*Stored items from a collection*:
⁂

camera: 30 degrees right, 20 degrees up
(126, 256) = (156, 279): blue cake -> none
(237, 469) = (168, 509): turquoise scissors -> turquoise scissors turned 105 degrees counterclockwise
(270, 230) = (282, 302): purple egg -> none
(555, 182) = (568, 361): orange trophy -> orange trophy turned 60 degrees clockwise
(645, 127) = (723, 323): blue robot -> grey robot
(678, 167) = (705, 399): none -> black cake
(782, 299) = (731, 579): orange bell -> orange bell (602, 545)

⁂

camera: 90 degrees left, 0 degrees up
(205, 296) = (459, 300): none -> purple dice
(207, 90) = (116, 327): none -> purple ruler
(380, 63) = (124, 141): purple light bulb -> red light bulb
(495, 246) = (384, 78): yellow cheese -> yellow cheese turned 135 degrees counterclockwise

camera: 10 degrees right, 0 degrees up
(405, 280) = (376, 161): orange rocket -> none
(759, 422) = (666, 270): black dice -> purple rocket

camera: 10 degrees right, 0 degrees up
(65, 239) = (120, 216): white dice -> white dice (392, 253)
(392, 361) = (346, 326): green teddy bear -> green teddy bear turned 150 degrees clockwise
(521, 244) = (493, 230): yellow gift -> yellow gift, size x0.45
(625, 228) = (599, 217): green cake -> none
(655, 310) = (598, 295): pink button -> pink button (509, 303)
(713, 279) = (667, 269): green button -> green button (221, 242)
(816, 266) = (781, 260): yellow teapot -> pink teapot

⁂

*Problem description*: Every line of the records in which the string "camera" is found should be counted, and only the count returned.

*Exercise answer*: 4